[Opening Available data section]

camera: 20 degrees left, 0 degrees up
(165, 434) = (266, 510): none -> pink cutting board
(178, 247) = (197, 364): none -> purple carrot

[Closing Available data section]
[Opening Available data section]

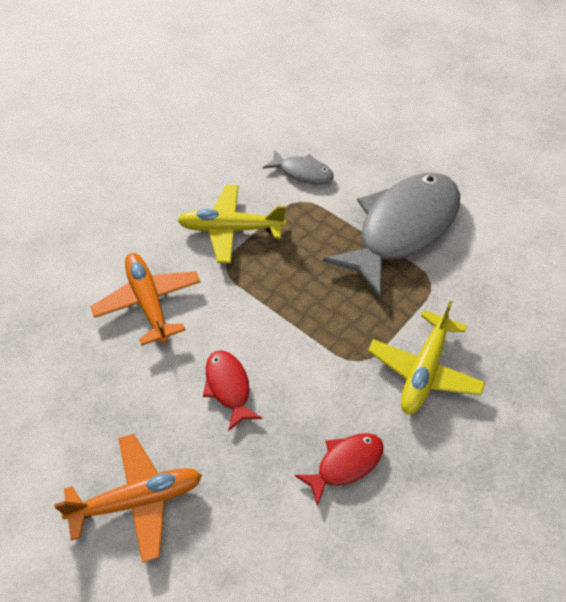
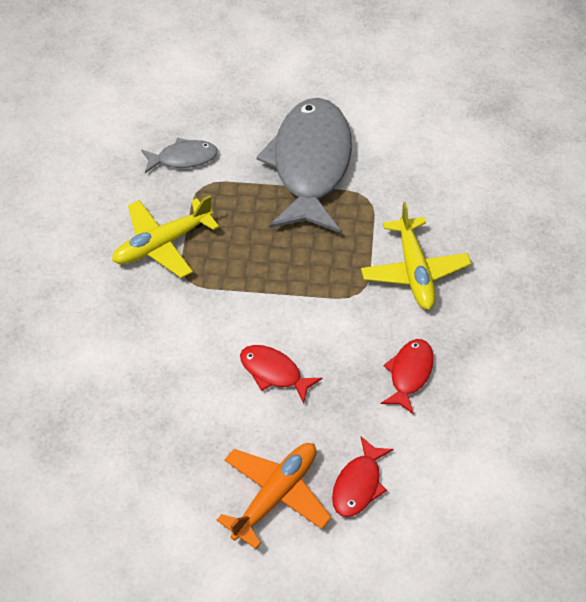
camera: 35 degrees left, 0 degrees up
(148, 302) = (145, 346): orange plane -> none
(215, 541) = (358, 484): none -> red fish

[Closing Available data section]

● What needs to be done:
Your answer should be the lines above, from the line containing "(165, 434) = (266, 510): none" up to and including the line containing "(178, 247) = (197, 364): none", reproduced exactly and with nothing else.

● Solution for this exercise:
(165, 434) = (266, 510): none -> pink cutting board
(178, 247) = (197, 364): none -> purple carrot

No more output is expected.